_Task prompt_
Print out the entries from the line containing "D5: none -> schottky BAT85 (A U1/in-, K 3V3)" through the last line, exactly, and print nothing else. Pictures are not copied.

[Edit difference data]
+ + + + +
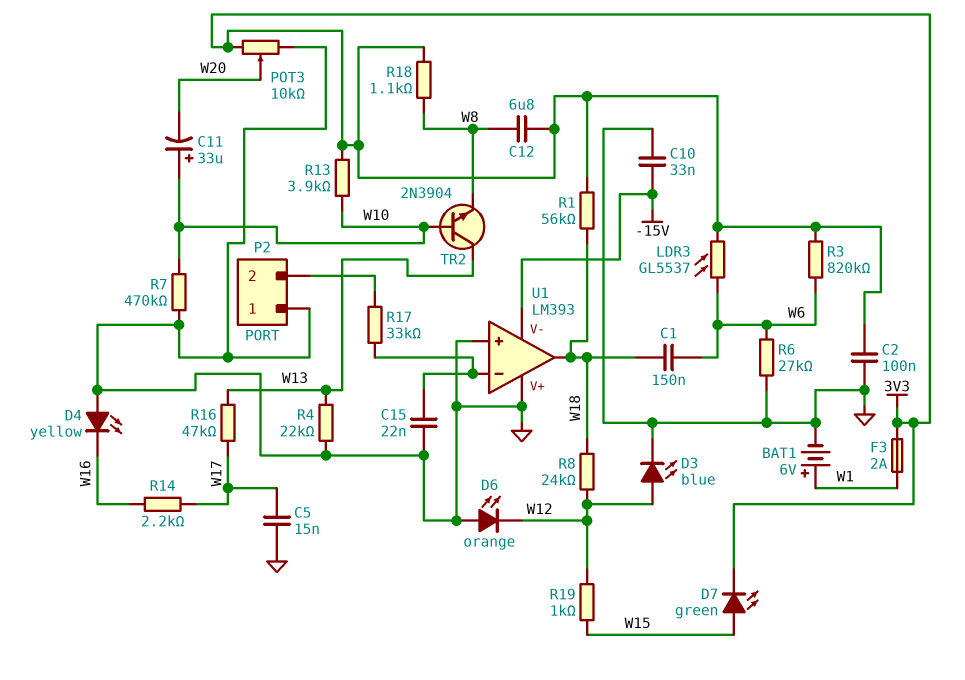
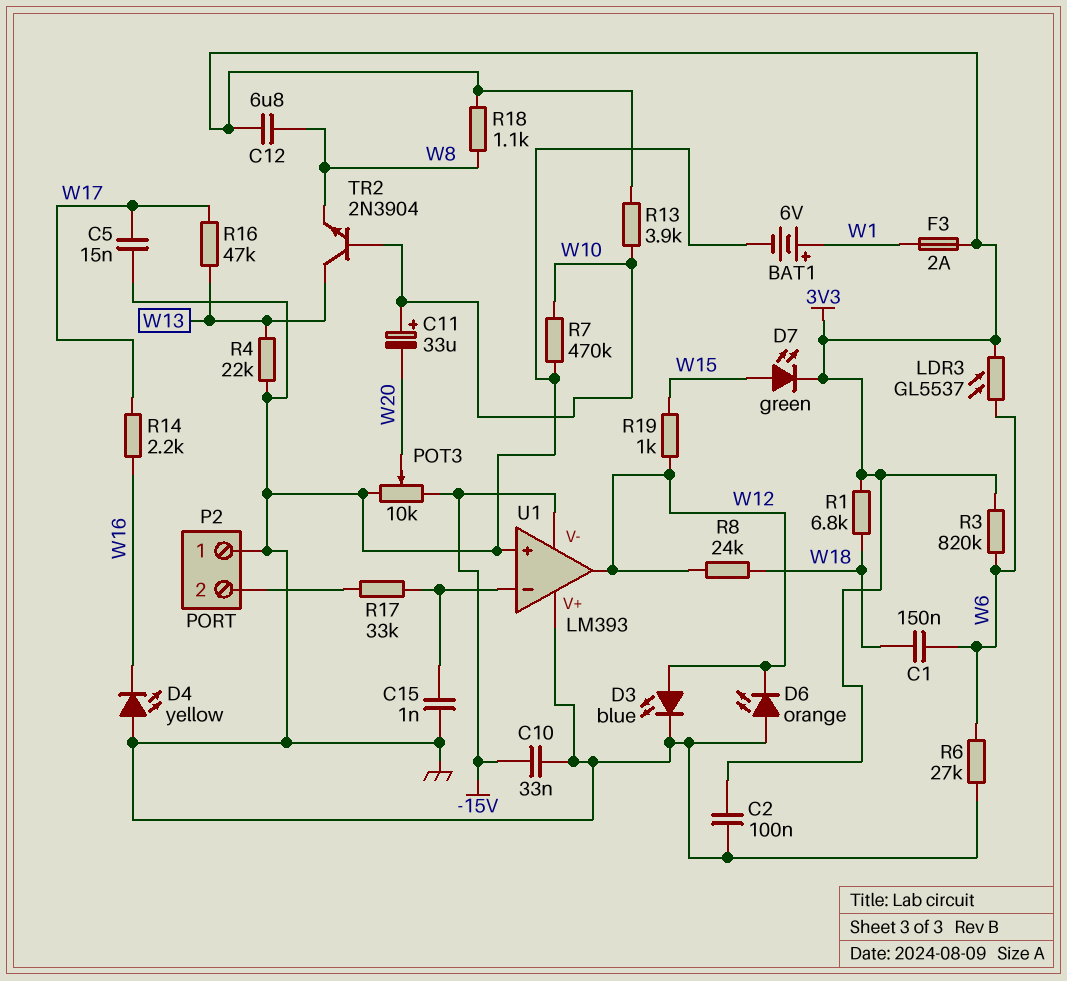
C15: 22nF (GND, U1/in-) -> 1nF (GND, U1/in-)
POT3: 10k (3V3, GND, wiper W20) -> 10k (-15V, GND, wiper W20)
R1: 56k (3V3, W18) -> 6.8k (3V3, W18)
U1 pin out: W18 -> W12

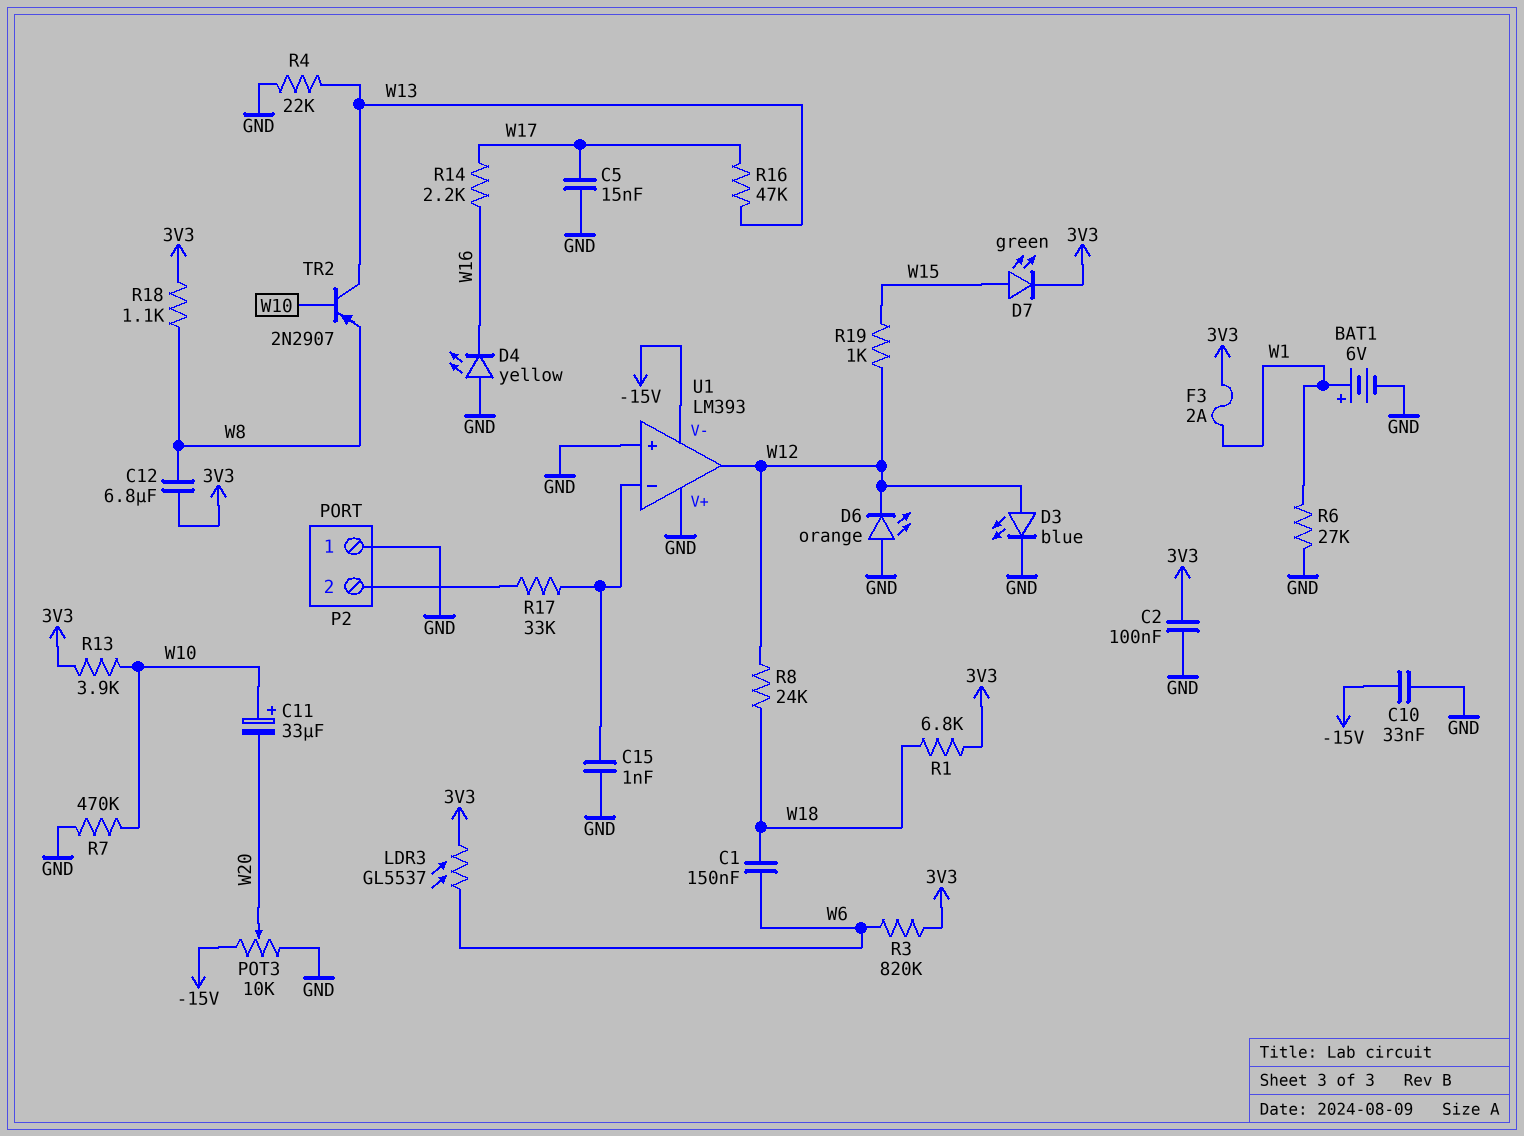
R6: 27k (GND, W6) -> 27k (GND, W1)
TR2: NPN 2N3904 (B W10, C W13, E W8) -> PNP 2N2907 (B W10, C W13, E W8)

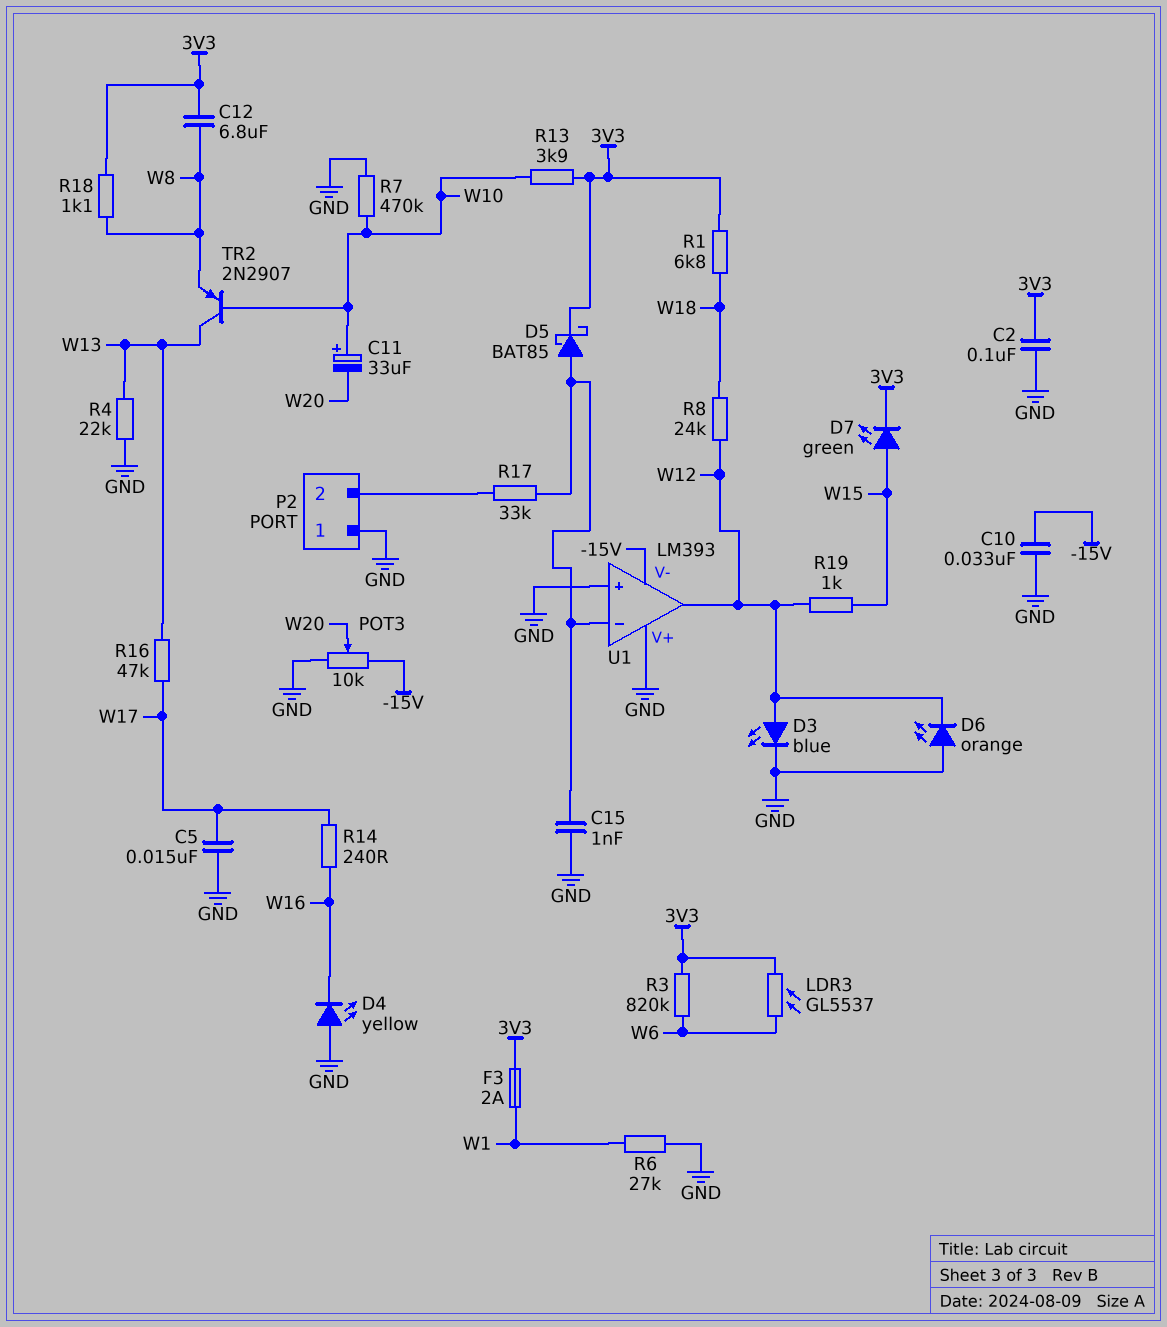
BAT1: 6V (plus W1, minus GND) -> none
C1: 150nF (W6, W18) -> none
D5: none -> schottky BAT85 (A U1/in-, K 3V3)
R14: 2.2k (W16, W17) -> 240 (W16, W17)

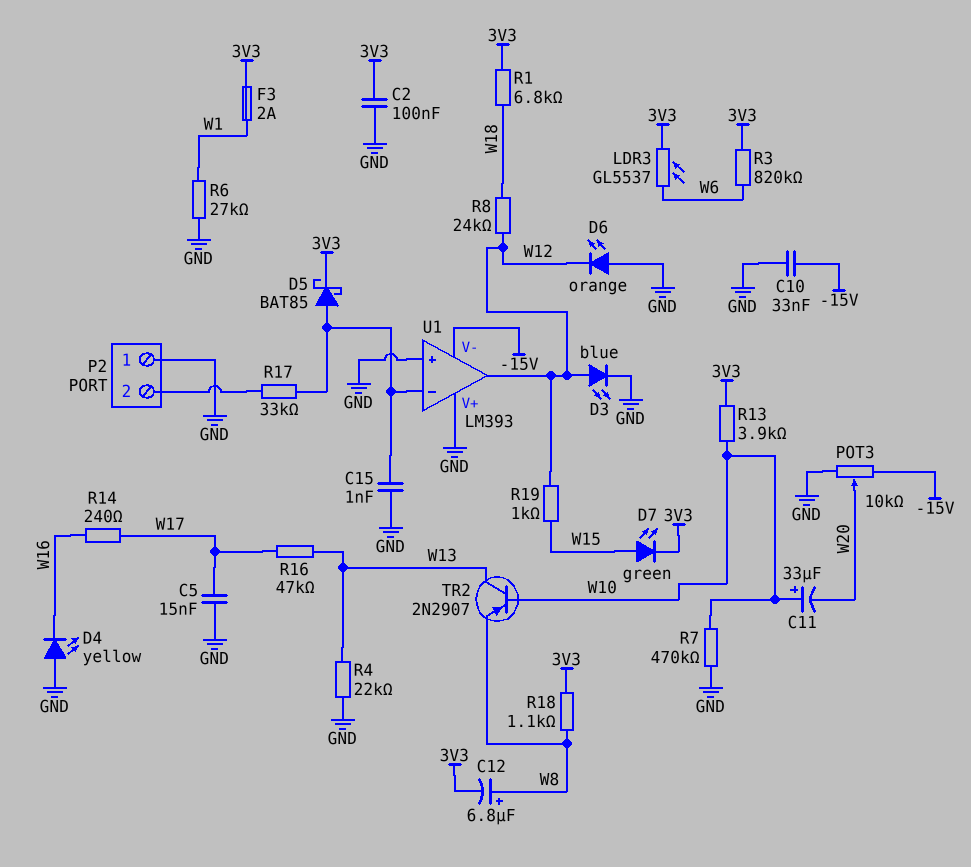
C12: 6.8uF (3V3, W8) -> 6.8uF (plus W8, minus 3V3)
+ + + + +
_Result of this exercise_
D5: none -> schottky BAT85 (A U1/in-, K 3V3)
R14: 2.2k (W16, W17) -> 240 (W16, W17)

C12: 6.8uF (3V3, W8) -> 6.8uF (plus W8, minus 3V3)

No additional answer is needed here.